_Source data_
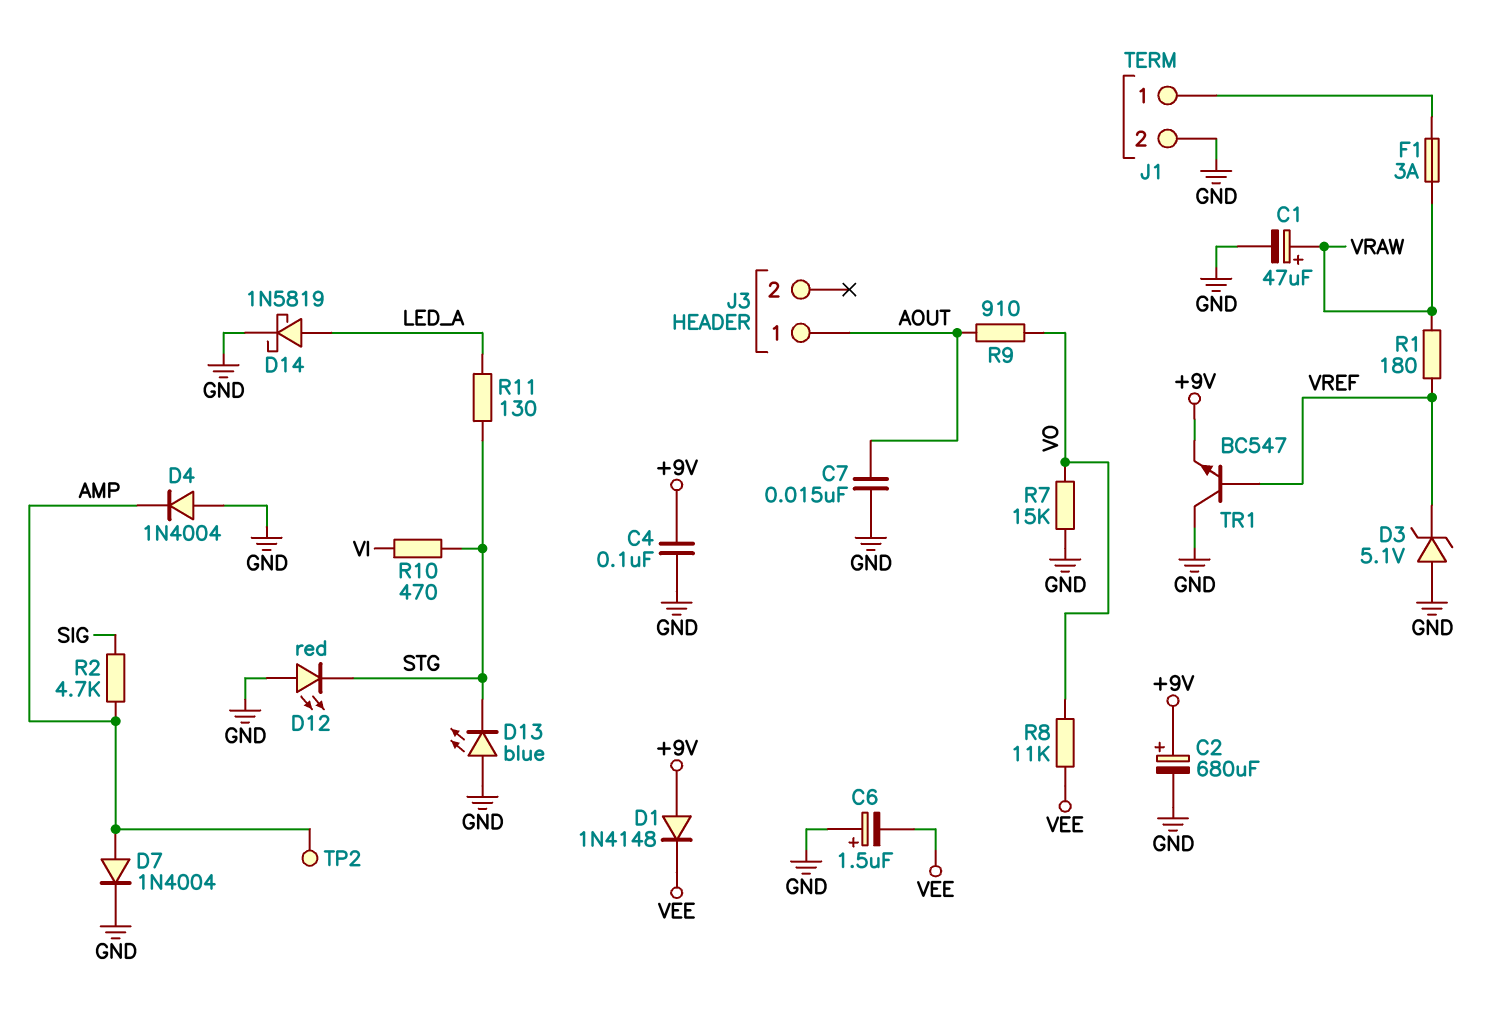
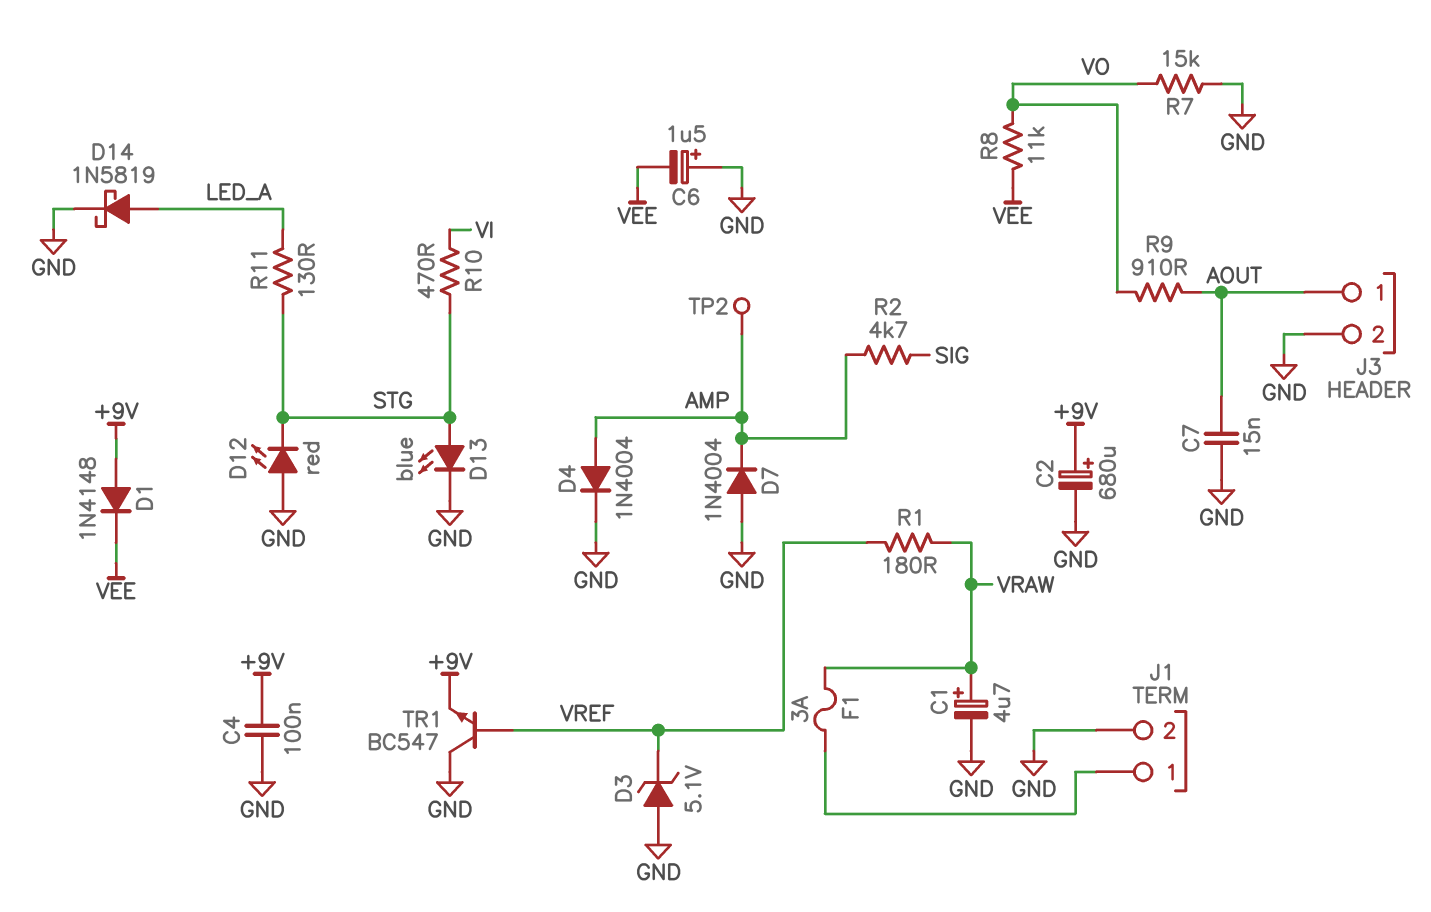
C1: 47uF (plus VRAW, minus GND) -> 4.7uF (plus VRAW, minus GND)
D4: diode 1N4004 (A GND, K AMP) -> diode 1N4004 (A AMP, K GND)
D7: diode 1N4004 (A AMP, K GND) -> diode 1N4004 (A GND, K AMP)
D13: LED blue (A GND, K STG) -> LED blue (A STG, K GND)
J3 pin 2: none -> GND

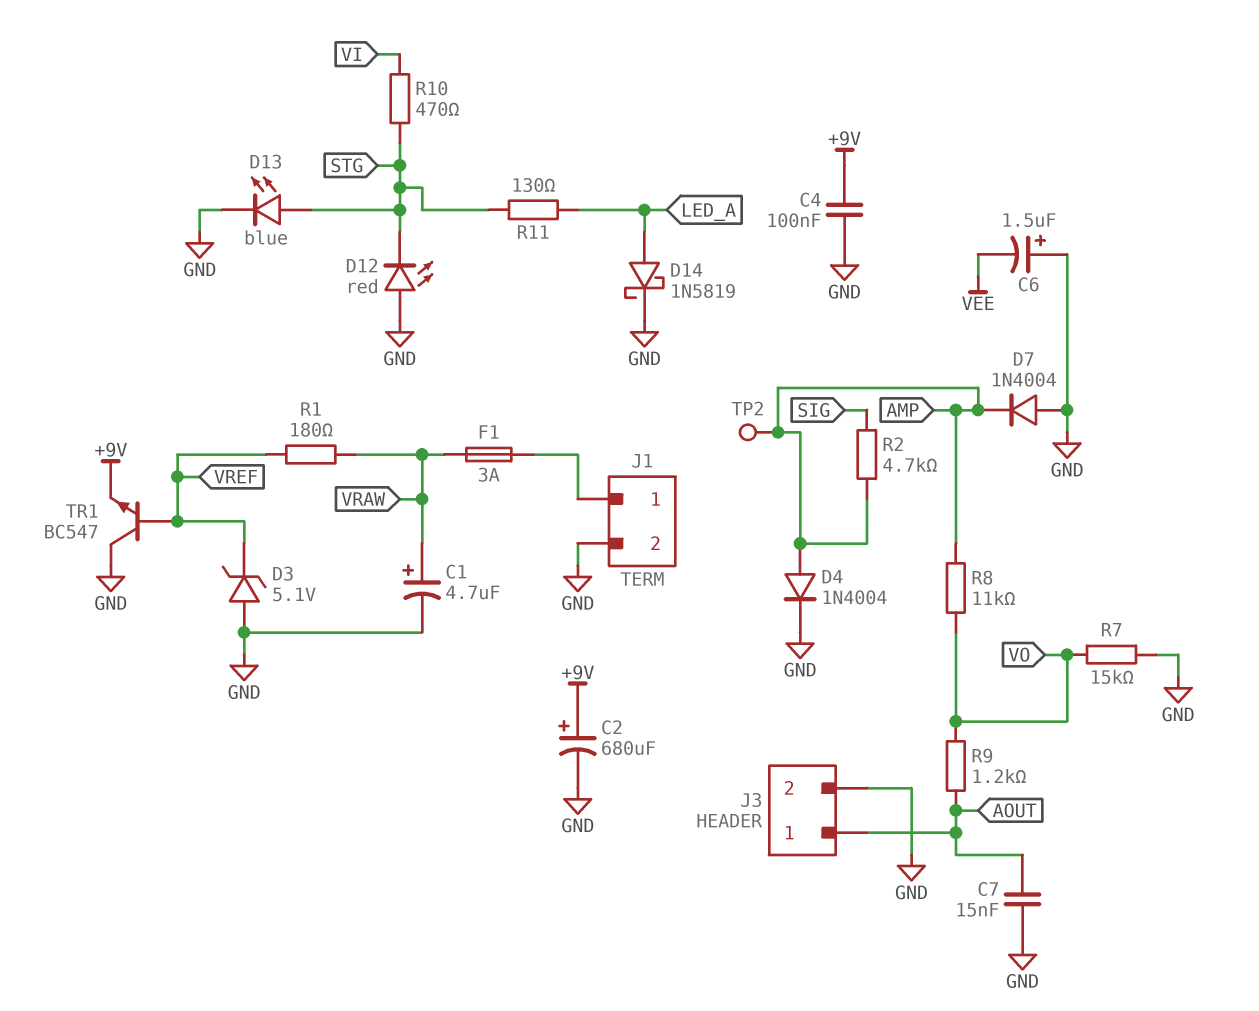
D1: diode 1N4148 (A +9V, K VEE) -> none
R8: 11k (VEE, VO) -> 11k (AMP, VO)
R9: 910 (AOUT, VO) -> 1.2k (AOUT, VO)

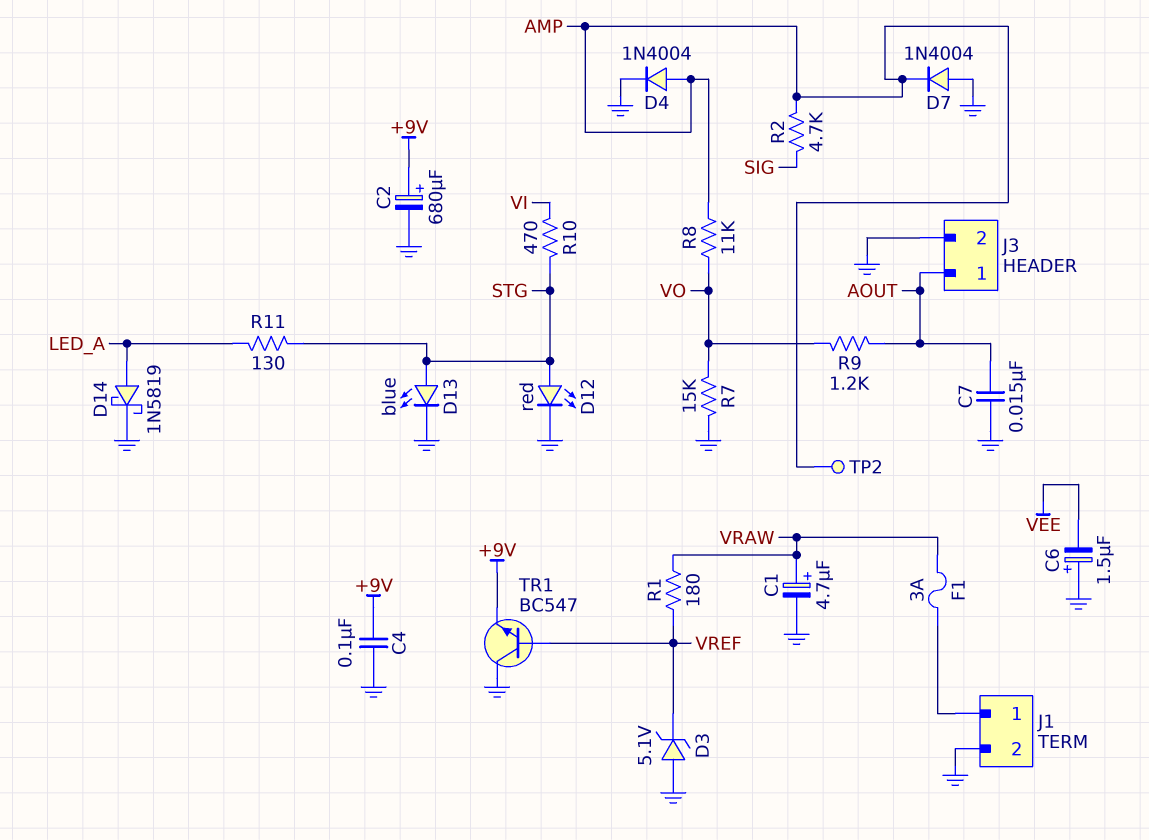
D12: LED red (A GND, K STG) -> LED red (A STG, K GND)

_Activity_
Every line from the one containing "R8: 11k (VEE, VO) -> 11k (AMP, VO)" to the end of the material above is to be returned exactly, with the pictures left out.

_Finished task_
R8: 11k (VEE, VO) -> 11k (AMP, VO)
R9: 910 (AOUT, VO) -> 1.2k (AOUT, VO)

D12: LED red (A GND, K STG) -> LED red (A STG, K GND)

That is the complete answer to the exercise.